#### Information

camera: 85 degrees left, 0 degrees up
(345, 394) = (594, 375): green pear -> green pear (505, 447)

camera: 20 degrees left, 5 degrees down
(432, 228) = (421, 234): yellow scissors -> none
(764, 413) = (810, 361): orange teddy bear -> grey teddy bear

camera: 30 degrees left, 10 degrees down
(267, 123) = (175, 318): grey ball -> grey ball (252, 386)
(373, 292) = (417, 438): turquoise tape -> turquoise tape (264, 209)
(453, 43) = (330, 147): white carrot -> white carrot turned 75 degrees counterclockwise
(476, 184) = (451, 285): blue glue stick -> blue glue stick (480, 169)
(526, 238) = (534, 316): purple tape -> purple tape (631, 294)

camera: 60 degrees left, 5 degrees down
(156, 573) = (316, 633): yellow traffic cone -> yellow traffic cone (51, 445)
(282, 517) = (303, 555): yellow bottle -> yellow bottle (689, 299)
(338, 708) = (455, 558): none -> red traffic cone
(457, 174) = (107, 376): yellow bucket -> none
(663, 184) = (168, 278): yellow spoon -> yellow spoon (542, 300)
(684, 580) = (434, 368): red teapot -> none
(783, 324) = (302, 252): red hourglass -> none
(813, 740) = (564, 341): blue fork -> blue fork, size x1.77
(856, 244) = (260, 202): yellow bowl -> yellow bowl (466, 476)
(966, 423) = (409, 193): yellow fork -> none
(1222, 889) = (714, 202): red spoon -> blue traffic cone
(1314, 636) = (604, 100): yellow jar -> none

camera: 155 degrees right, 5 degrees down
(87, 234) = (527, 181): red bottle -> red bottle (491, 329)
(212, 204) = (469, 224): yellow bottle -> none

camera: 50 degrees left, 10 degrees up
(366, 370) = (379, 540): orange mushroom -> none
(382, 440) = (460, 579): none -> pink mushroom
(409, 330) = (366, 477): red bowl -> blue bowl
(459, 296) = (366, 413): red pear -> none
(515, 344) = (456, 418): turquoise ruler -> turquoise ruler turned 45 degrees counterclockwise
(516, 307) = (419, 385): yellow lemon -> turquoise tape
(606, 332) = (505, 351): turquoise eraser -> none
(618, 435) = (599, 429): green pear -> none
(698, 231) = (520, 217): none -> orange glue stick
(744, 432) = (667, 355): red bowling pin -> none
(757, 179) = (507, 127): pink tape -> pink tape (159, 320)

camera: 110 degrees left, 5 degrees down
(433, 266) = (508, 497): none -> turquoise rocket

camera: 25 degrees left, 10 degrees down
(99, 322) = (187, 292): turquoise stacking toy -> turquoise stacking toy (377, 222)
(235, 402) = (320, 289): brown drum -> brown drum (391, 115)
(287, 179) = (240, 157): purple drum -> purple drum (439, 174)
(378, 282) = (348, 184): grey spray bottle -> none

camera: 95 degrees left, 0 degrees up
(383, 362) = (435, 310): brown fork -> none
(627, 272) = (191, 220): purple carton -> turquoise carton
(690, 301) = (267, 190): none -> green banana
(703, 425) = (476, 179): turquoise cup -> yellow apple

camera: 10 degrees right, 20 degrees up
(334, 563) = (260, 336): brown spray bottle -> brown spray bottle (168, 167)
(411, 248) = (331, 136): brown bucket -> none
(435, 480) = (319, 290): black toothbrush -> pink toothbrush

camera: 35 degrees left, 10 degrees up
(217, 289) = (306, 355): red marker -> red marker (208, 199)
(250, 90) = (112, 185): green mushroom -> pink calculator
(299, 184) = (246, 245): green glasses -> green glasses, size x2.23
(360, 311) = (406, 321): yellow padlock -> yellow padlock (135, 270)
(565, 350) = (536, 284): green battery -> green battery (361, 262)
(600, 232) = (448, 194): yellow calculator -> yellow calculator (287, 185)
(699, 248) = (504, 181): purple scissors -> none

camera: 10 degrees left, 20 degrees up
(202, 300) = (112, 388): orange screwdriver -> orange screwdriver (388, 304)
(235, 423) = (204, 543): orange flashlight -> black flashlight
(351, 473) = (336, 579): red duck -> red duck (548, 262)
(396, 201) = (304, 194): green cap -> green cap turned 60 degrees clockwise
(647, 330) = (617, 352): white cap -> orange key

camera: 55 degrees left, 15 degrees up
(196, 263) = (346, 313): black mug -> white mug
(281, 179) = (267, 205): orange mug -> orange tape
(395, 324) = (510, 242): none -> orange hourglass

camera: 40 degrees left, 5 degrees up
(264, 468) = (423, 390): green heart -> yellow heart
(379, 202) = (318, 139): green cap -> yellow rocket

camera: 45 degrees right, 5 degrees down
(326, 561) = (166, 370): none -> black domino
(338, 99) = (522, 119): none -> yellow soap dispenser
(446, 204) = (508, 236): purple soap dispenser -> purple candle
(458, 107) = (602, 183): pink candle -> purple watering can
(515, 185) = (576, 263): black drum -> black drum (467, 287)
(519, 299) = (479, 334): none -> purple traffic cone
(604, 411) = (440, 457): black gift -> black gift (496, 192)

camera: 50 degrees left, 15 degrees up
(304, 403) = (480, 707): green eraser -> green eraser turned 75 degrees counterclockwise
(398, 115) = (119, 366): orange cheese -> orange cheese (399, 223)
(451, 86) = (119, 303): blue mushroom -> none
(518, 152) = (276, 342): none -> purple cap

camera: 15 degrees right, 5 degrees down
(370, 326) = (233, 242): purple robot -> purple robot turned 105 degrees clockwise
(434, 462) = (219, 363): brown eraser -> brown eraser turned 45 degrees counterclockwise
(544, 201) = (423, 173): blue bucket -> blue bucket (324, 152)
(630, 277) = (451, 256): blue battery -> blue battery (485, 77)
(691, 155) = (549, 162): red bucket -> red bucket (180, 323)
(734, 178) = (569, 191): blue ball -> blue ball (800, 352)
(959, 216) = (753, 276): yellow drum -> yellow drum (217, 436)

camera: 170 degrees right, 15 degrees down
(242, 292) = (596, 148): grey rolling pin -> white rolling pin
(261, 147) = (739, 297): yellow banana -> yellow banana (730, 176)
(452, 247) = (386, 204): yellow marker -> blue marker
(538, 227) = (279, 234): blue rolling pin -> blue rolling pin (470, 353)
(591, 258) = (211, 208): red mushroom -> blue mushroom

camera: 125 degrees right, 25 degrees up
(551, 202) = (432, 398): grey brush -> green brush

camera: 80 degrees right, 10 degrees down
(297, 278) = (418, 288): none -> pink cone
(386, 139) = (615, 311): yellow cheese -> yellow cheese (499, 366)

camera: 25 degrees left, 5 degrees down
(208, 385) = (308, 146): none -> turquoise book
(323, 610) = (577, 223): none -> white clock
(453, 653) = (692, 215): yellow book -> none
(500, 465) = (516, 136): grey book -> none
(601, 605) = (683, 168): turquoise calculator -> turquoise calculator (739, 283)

########

Exercise instructions - An exact transcript of all the records is the expected result.

Result -
camera: 85 degrees left, 0 degrees up
(345, 394) = (594, 375): green pear -> green pear (505, 447)

camera: 20 degrees left, 5 degrees down
(432, 228) = (421, 234): yellow scissors -> none
(764, 413) = (810, 361): orange teddy bear -> grey teddy bear

camera: 30 degrees left, 10 degrees down
(267, 123) = (175, 318): grey ball -> grey ball (252, 386)
(373, 292) = (417, 438): turquoise tape -> turquoise tape (264, 209)
(453, 43) = (330, 147): white carrot -> white carrot turned 75 degrees counterclockwise
(476, 184) = (451, 285): blue glue stick -> blue glue stick (480, 169)
(526, 238) = (534, 316): purple tape -> purple tape (631, 294)

camera: 60 degrees left, 5 degrees down
(156, 573) = (316, 633): yellow traffic cone -> yellow traffic cone (51, 445)
(282, 517) = (303, 555): yellow bottle -> yellow bottle (689, 299)
(338, 708) = (455, 558): none -> red traffic cone
(457, 174) = (107, 376): yellow bucket -> none
(663, 184) = (168, 278): yellow spoon -> yellow spoon (542, 300)
(684, 580) = (434, 368): red teapot -> none
(783, 324) = (302, 252): red hourglass -> none
(813, 740) = (564, 341): blue fork -> blue fork, size x1.77
(856, 244) = (260, 202): yellow bowl -> yellow bowl (466, 476)
(966, 423) = (409, 193): yellow fork -> none
(1222, 889) = (714, 202): red spoon -> blue traffic cone
(1314, 636) = (604, 100): yellow jar -> none

camera: 155 degrees right, 5 degrees down
(87, 234) = (527, 181): red bottle -> red bottle (491, 329)
(212, 204) = (469, 224): yellow bottle -> none

camera: 50 degrees left, 10 degrees up
(366, 370) = (379, 540): orange mushroom -> none
(382, 440) = (460, 579): none -> pink mushroom
(409, 330) = (366, 477): red bowl -> blue bowl
(459, 296) = (366, 413): red pear -> none
(515, 344) = (456, 418): turquoise ruler -> turquoise ruler turned 45 degrees counterclockwise
(516, 307) = (419, 385): yellow lemon -> turquoise tape
(606, 332) = (505, 351): turquoise eraser -> none
(618, 435) = (599, 429): green pear -> none
(698, 231) = (520, 217): none -> orange glue stick
(744, 432) = (667, 355): red bowling pin -> none
(757, 179) = (507, 127): pink tape -> pink tape (159, 320)

camera: 110 degrees left, 5 degrees down
(433, 266) = (508, 497): none -> turquoise rocket

camera: 25 degrees left, 10 degrees down
(99, 322) = (187, 292): turquoise stacking toy -> turquoise stacking toy (377, 222)
(235, 402) = (320, 289): brown drum -> brown drum (391, 115)
(287, 179) = (240, 157): purple drum -> purple drum (439, 174)
(378, 282) = (348, 184): grey spray bottle -> none

camera: 95 degrees left, 0 degrees up
(383, 362) = (435, 310): brown fork -> none
(627, 272) = (191, 220): purple carton -> turquoise carton
(690, 301) = (267, 190): none -> green banana
(703, 425) = (476, 179): turquoise cup -> yellow apple

camera: 10 degrees right, 20 degrees up
(334, 563) = (260, 336): brown spray bottle -> brown spray bottle (168, 167)
(411, 248) = (331, 136): brown bucket -> none
(435, 480) = (319, 290): black toothbrush -> pink toothbrush

camera: 35 degrees left, 10 degrees up
(217, 289) = (306, 355): red marker -> red marker (208, 199)
(250, 90) = (112, 185): green mushroom -> pink calculator
(299, 184) = (246, 245): green glasses -> green glasses, size x2.23
(360, 311) = (406, 321): yellow padlock -> yellow padlock (135, 270)
(565, 350) = (536, 284): green battery -> green battery (361, 262)
(600, 232) = (448, 194): yellow calculator -> yellow calculator (287, 185)
(699, 248) = (504, 181): purple scissors -> none

camera: 10 degrees left, 20 degrees up
(202, 300) = (112, 388): orange screwdriver -> orange screwdriver (388, 304)
(235, 423) = (204, 543): orange flashlight -> black flashlight
(351, 473) = (336, 579): red duck -> red duck (548, 262)
(396, 201) = (304, 194): green cap -> green cap turned 60 degrees clockwise
(647, 330) = (617, 352): white cap -> orange key

camera: 55 degrees left, 15 degrees up
(196, 263) = (346, 313): black mug -> white mug
(281, 179) = (267, 205): orange mug -> orange tape
(395, 324) = (510, 242): none -> orange hourglass

camera: 40 degrees left, 5 degrees up
(264, 468) = (423, 390): green heart -> yellow heart
(379, 202) = (318, 139): green cap -> yellow rocket

camera: 45 degrees right, 5 degrees down
(326, 561) = (166, 370): none -> black domino
(338, 99) = (522, 119): none -> yellow soap dispenser
(446, 204) = (508, 236): purple soap dispenser -> purple candle
(458, 107) = (602, 183): pink candle -> purple watering can
(515, 185) = (576, 263): black drum -> black drum (467, 287)
(519, 299) = (479, 334): none -> purple traffic cone
(604, 411) = (440, 457): black gift -> black gift (496, 192)

camera: 50 degrees left, 15 degrees up
(304, 403) = (480, 707): green eraser -> green eraser turned 75 degrees counterclockwise
(398, 115) = (119, 366): orange cheese -> orange cheese (399, 223)
(451, 86) = (119, 303): blue mushroom -> none
(518, 152) = (276, 342): none -> purple cap

camera: 15 degrees right, 5 degrees down
(370, 326) = (233, 242): purple robot -> purple robot turned 105 degrees clockwise
(434, 462) = (219, 363): brown eraser -> brown eraser turned 45 degrees counterclockwise
(544, 201) = (423, 173): blue bucket -> blue bucket (324, 152)
(630, 277) = (451, 256): blue battery -> blue battery (485, 77)
(691, 155) = (549, 162): red bucket -> red bucket (180, 323)
(734, 178) = (569, 191): blue ball -> blue ball (800, 352)
(959, 216) = (753, 276): yellow drum -> yellow drum (217, 436)

camera: 170 degrees right, 15 degrees down
(242, 292) = (596, 148): grey rolling pin -> white rolling pin
(261, 147) = (739, 297): yellow banana -> yellow banana (730, 176)
(452, 247) = (386, 204): yellow marker -> blue marker
(538, 227) = (279, 234): blue rolling pin -> blue rolling pin (470, 353)
(591, 258) = (211, 208): red mushroom -> blue mushroom

camera: 125 degrees right, 25 degrees up
(551, 202) = (432, 398): grey brush -> green brush

camera: 80 degrees right, 10 degrees down
(297, 278) = (418, 288): none -> pink cone
(386, 139) = (615, 311): yellow cheese -> yellow cheese (499, 366)

camera: 25 degrees left, 5 degrees down
(208, 385) = (308, 146): none -> turquoise book
(323, 610) = (577, 223): none -> white clock
(453, 653) = (692, 215): yellow book -> none
(500, 465) = (516, 136): grey book -> none
(601, 605) = (683, 168): turquoise calculator -> turquoise calculator (739, 283)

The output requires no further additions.